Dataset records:
%%

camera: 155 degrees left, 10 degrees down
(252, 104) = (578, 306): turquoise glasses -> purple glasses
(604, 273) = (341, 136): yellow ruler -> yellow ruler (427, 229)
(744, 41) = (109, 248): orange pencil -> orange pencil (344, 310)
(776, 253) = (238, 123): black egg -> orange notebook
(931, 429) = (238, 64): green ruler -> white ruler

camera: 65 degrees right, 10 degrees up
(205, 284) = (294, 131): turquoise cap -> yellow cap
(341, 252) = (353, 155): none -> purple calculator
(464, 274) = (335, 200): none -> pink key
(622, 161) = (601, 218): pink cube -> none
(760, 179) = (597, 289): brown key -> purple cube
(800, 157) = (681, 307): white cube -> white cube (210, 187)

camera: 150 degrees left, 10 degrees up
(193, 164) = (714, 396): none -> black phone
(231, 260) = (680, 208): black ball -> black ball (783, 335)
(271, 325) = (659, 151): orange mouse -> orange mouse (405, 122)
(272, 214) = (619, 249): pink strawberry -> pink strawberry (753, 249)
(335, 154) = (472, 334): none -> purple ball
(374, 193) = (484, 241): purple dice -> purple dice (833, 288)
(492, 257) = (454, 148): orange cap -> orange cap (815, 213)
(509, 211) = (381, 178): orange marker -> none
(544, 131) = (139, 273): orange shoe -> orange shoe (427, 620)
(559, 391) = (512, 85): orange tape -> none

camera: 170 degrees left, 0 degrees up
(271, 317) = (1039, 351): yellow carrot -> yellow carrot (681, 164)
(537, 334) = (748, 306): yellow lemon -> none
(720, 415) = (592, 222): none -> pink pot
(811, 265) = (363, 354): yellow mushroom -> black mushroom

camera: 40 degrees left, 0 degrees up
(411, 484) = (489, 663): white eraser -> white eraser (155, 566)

%%

Your answer should consist only of the lines above between the line holding "(604, 273) = (341, 136): yellow" and the line holding "(800, 157) = (681, 307): white", inclusive, each transcribed exactly.

(604, 273) = (341, 136): yellow ruler -> yellow ruler (427, 229)
(744, 41) = (109, 248): orange pencil -> orange pencil (344, 310)
(776, 253) = (238, 123): black egg -> orange notebook
(931, 429) = (238, 64): green ruler -> white ruler

camera: 65 degrees right, 10 degrees up
(205, 284) = (294, 131): turquoise cap -> yellow cap
(341, 252) = (353, 155): none -> purple calculator
(464, 274) = (335, 200): none -> pink key
(622, 161) = (601, 218): pink cube -> none
(760, 179) = (597, 289): brown key -> purple cube
(800, 157) = (681, 307): white cube -> white cube (210, 187)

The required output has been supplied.